* WHAT THE TASK REQUIRES
The answer should be the records below, word for word, with every image left out.

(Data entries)
+--
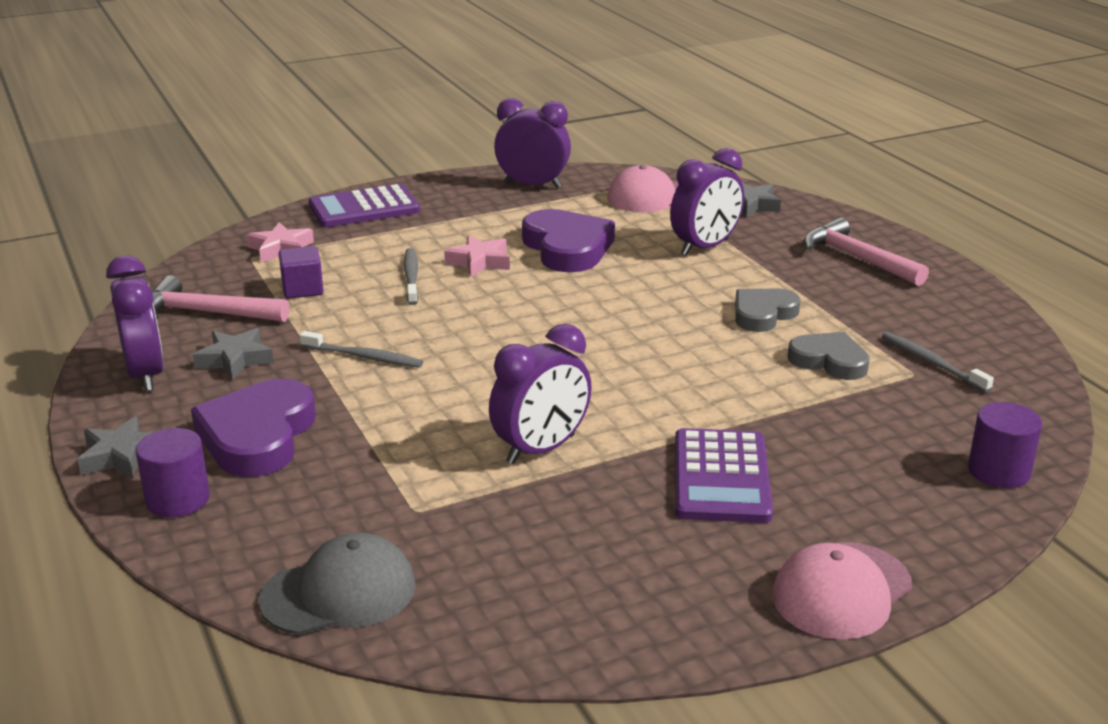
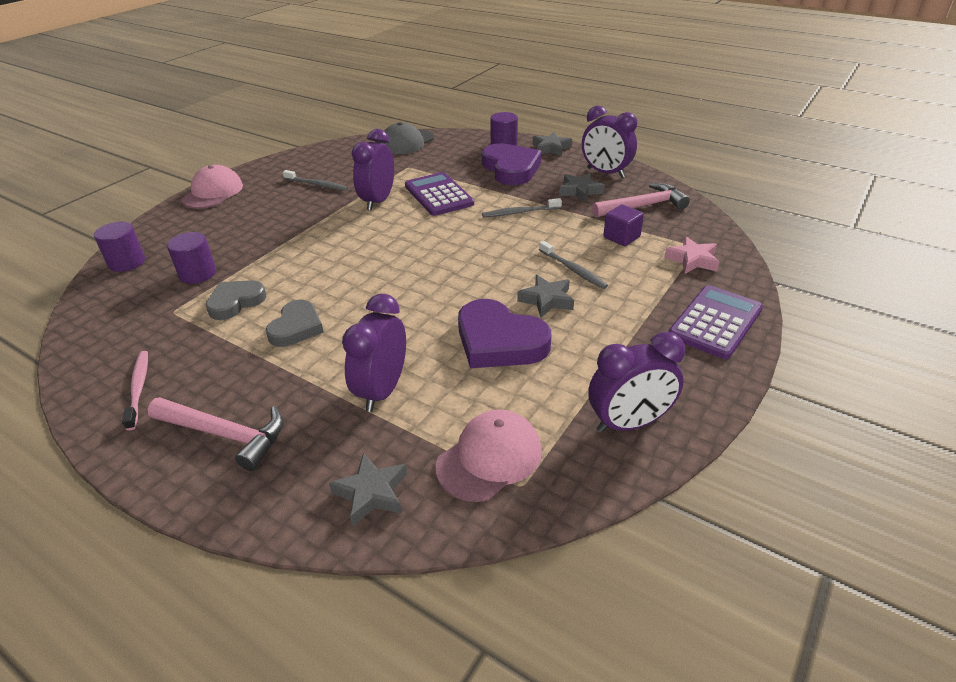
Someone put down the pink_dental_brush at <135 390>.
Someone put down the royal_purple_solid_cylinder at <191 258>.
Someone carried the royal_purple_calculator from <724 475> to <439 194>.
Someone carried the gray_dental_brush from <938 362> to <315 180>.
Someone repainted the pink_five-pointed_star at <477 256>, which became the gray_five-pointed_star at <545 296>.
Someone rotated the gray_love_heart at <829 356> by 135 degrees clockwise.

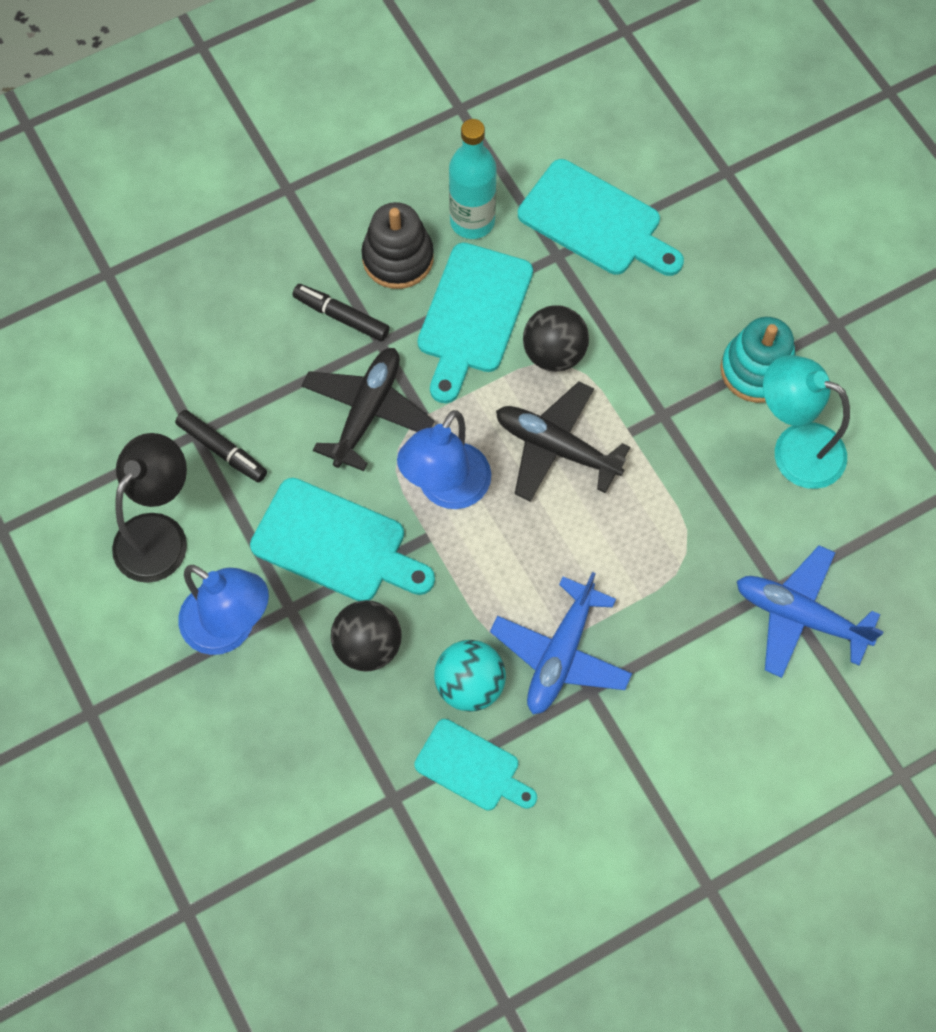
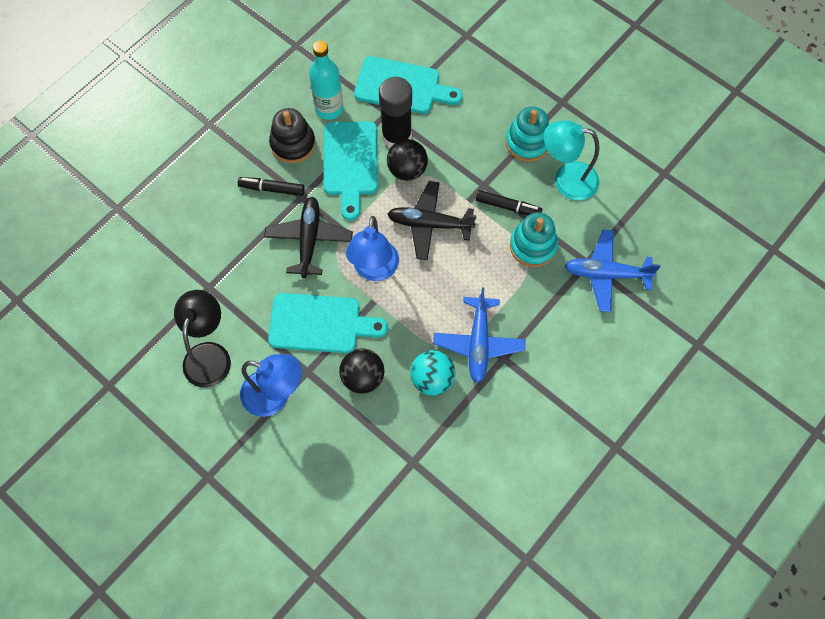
Someone took away the aqua_bread_board at <475 765>.
Someone put down the black_stick_of_glue at <395 112>.
Someone put down the aqua_stacking_rings at <534 239>.
Someone carried the black_marker from <221 446> to <509 202>.

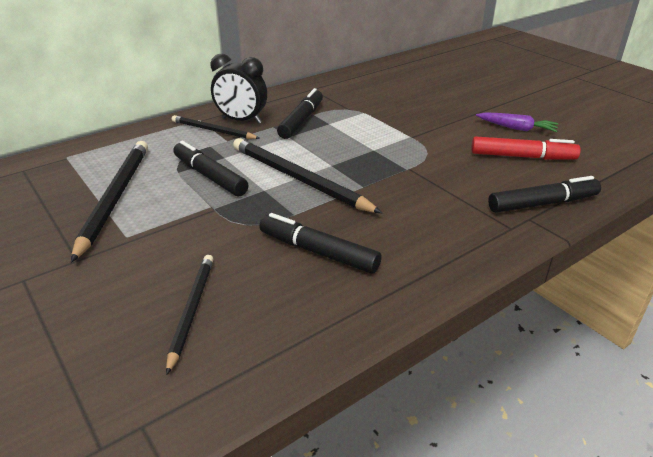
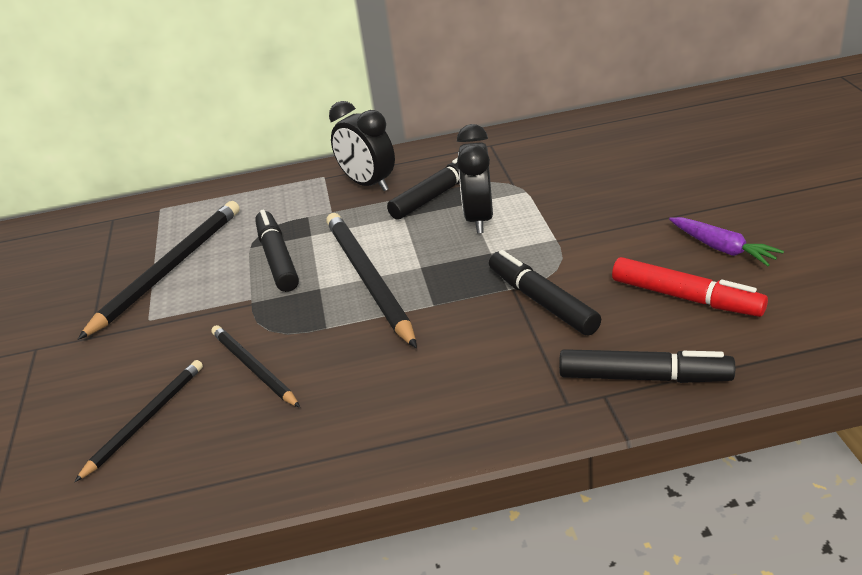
Someone put down the black_clock at <475 178>.
Someone carried the black_wooden_pencil from <216 127> to <255 366>.
Someone carried the black_marker from <320 243> to <545 293>.

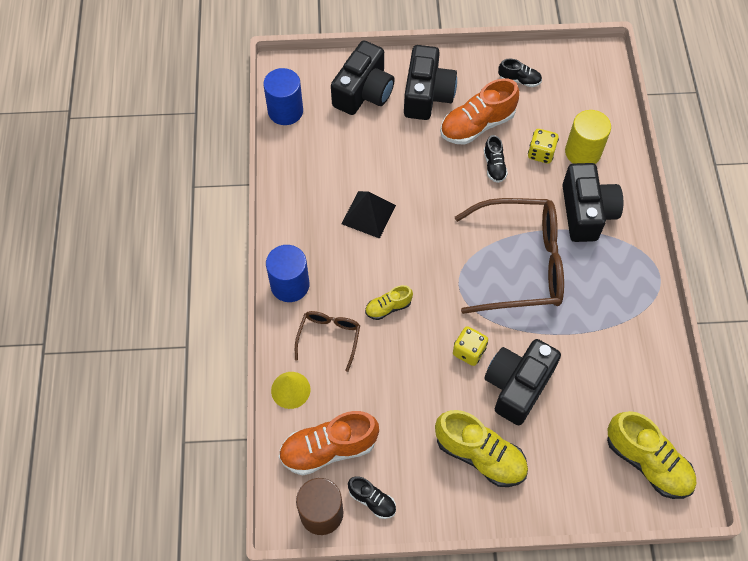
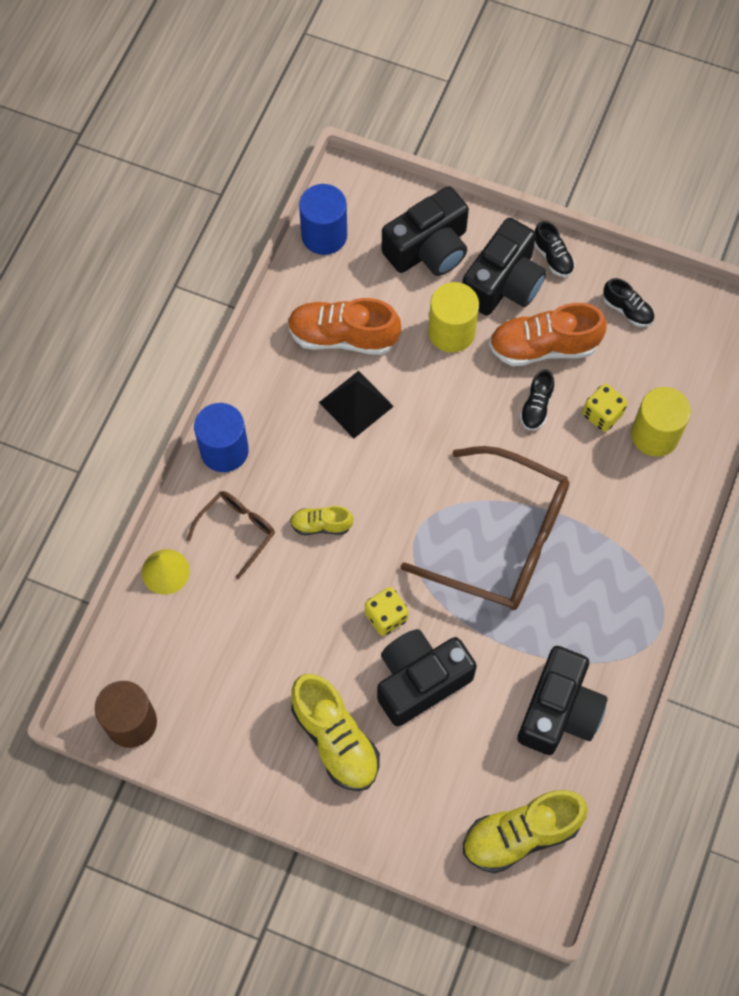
Someone put down the bright_yellow_solid_cylinder at <453 317>.
Someone carried the orange-coloured_shoe from <329 443> to <344 326>.
Someone carried the black_shoe from <372 498> to <554 249>.
Someone carried the black_compact_camera from <592 202> to <562 700>.
Someone rotated the bright_yellow_shoe at <651 455> by 90 degrees clockwise.

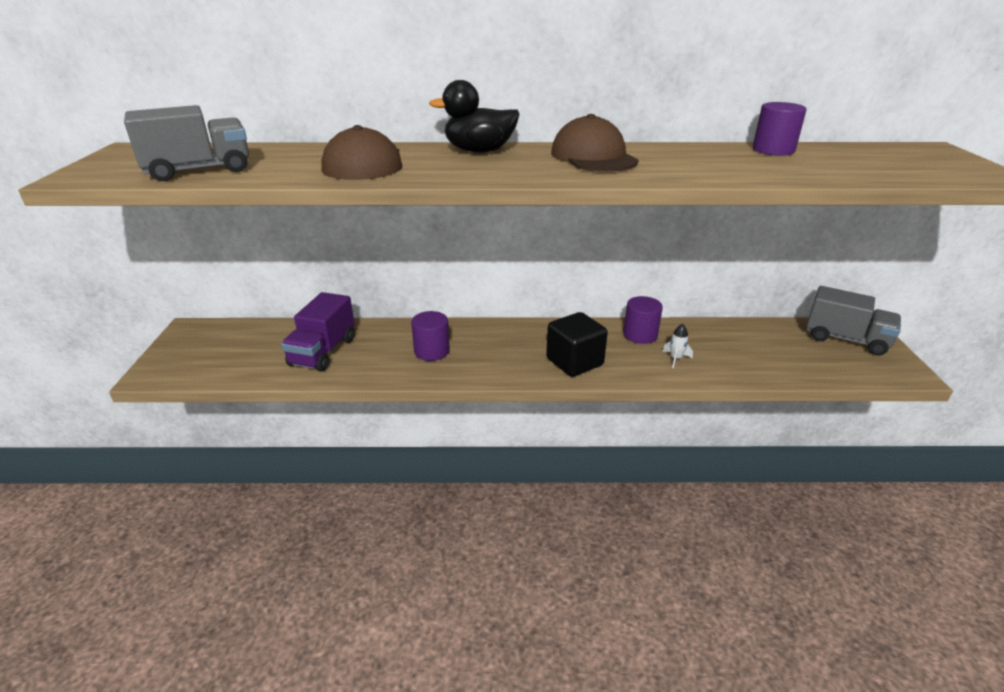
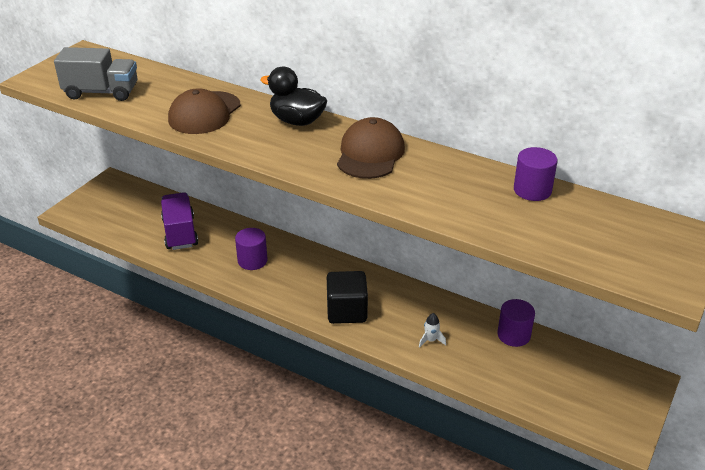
Someone took away the gray_lorry at <853 321>.
Someone carried the royal_purple_solid_cylinder from <643 320> to <516 323>.
Someone rotated the royal_purple_lorry at <318 332> by 120 degrees clockwise.

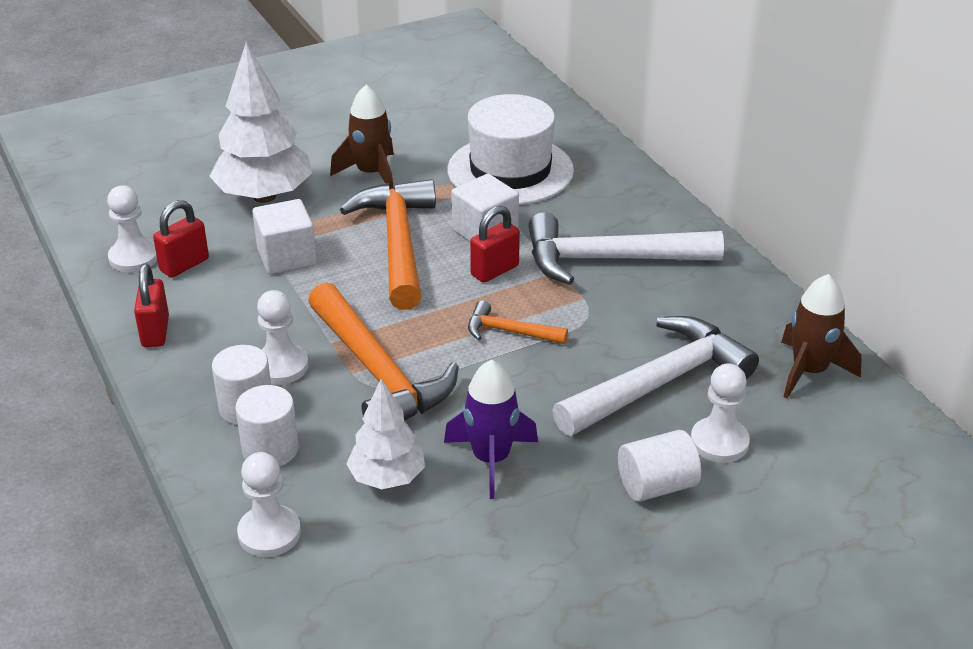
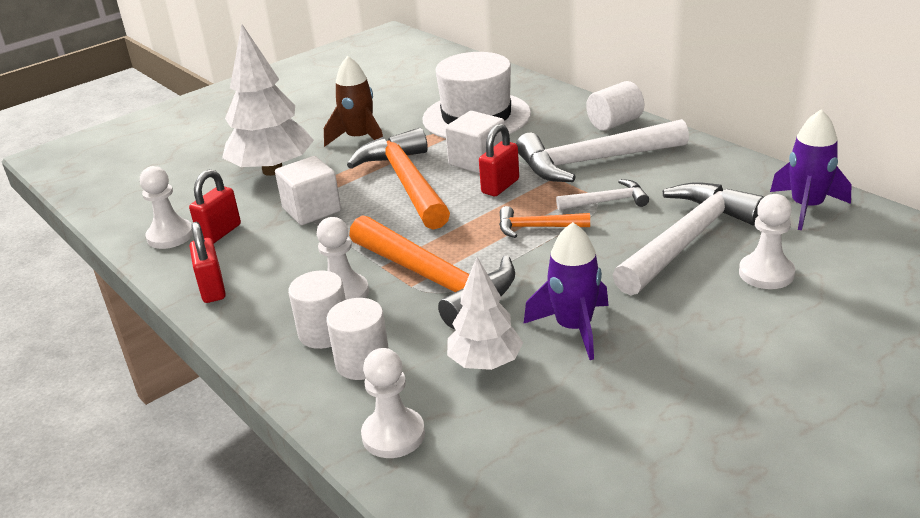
Someone put down the white_carpenter's_hammer at <602 194>.
Someone carried the white_solid_cylinder from <659 466> to <615 106>.
Someone repainted the dark_brown_rocket at <821 336>, which became the royal_purple_rocket at <811 169>.

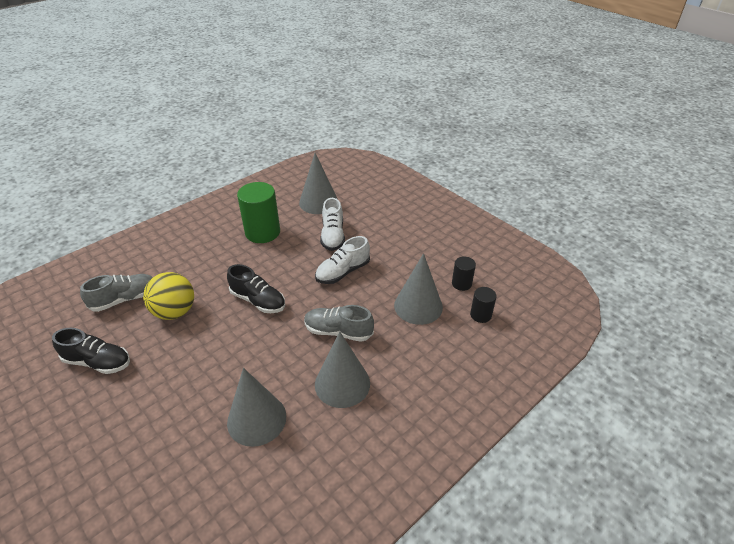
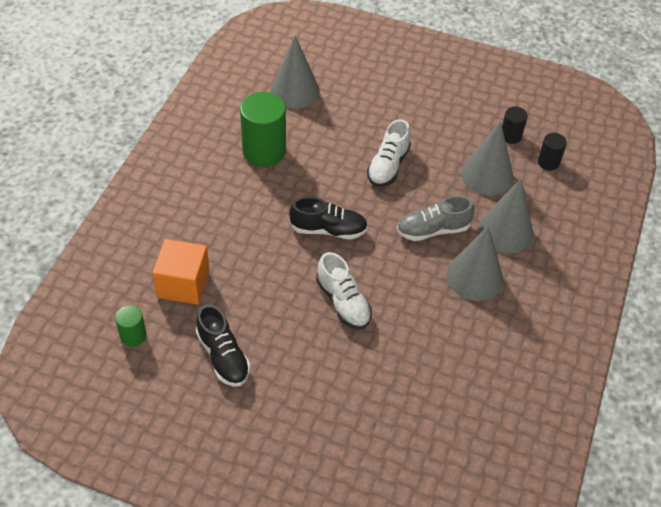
Someone took away the bright_yellow_play_ball at <168 296>.
Someone put down the green_solid_cylinder at <131 326>.
Someone carried the gray_cone from <256 407> to <505 216>.
Someone carried the white_shoe from <332 224> to <344 290>.
Someone swapped the gray_shoe at <116 293> for the orange-coloured_solid_cube at <181 272>.
Someone rotated the black_shoe at <91 351> by 75 degrees clockwise.

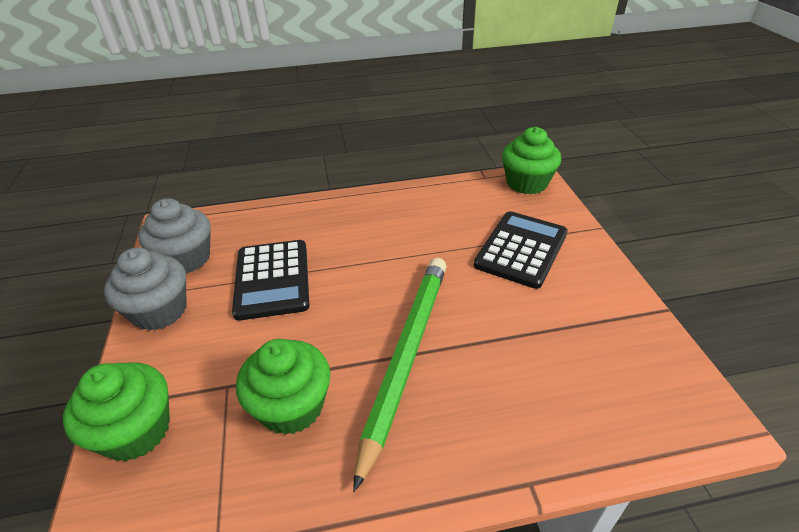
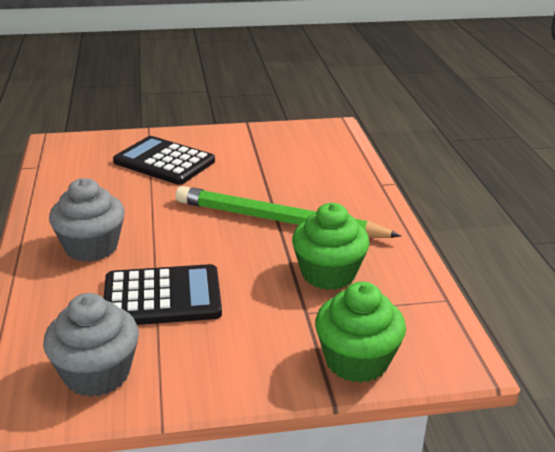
Someone took away the green_cupcake at <531 160>.
Someone carried the gray_cupcake from <145 289> to <87 220>.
+--
* EXERCISE RESPONSE
Someone put down the pink_dental_brush at <135 390>.
Someone put down the royal_purple_solid_cylinder at <191 258>.
Someone carried the royal_purple_calculator from <724 475> to <439 194>.
Someone carried the gray_dental_brush from <938 362> to <315 180>.
Someone repainted the pink_five-pointed_star at <477 256>, which became the gray_five-pointed_star at <545 296>.
Someone rotated the gray_love_heart at <829 356> by 135 degrees clockwise.

Someone took away the aqua_bread_board at <475 765>.
Someone put down the black_stick_of_glue at <395 112>.
Someone put down the aqua_stacking_rings at <534 239>.
Someone carried the black_marker from <221 446> to <509 202>.

Someone put down the black_clock at <475 178>.
Someone carried the black_wooden_pencil from <216 127> to <255 366>.
Someone carried the black_marker from <320 243> to <545 293>.

Someone put down the bright_yellow_solid_cylinder at <453 317>.
Someone carried the orange-coloured_shoe from <329 443> to <344 326>.
Someone carried the black_shoe from <372 498> to <554 249>.
Someone carried the black_compact_camera from <592 202> to <562 700>.
Someone rotated the bright_yellow_shoe at <651 455> by 90 degrees clockwise.

Someone took away the gray_lorry at <853 321>.
Someone carried the royal_purple_solid_cylinder from <643 320> to <516 323>.
Someone rotated the royal_purple_lorry at <318 332> by 120 degrees clockwise.

Someone put down the white_carpenter's_hammer at <602 194>.
Someone carried the white_solid_cylinder from <659 466> to <615 106>.
Someone repainted the dark_brown_rocket at <821 336>, which became the royal_purple_rocket at <811 169>.

Someone took away the bright_yellow_play_ball at <168 296>.
Someone put down the green_solid_cylinder at <131 326>.
Someone carried the gray_cone from <256 407> to <505 216>.
Someone carried the white_shoe from <332 224> to <344 290>.
Someone swapped the gray_shoe at <116 293> for the orange-coloured_solid_cube at <181 272>.
Someone rotated the black_shoe at <91 351> by 75 degrees clockwise.

Someone took away the green_cupcake at <531 160>.
Someone carried the gray_cupcake from <145 289> to <87 220>.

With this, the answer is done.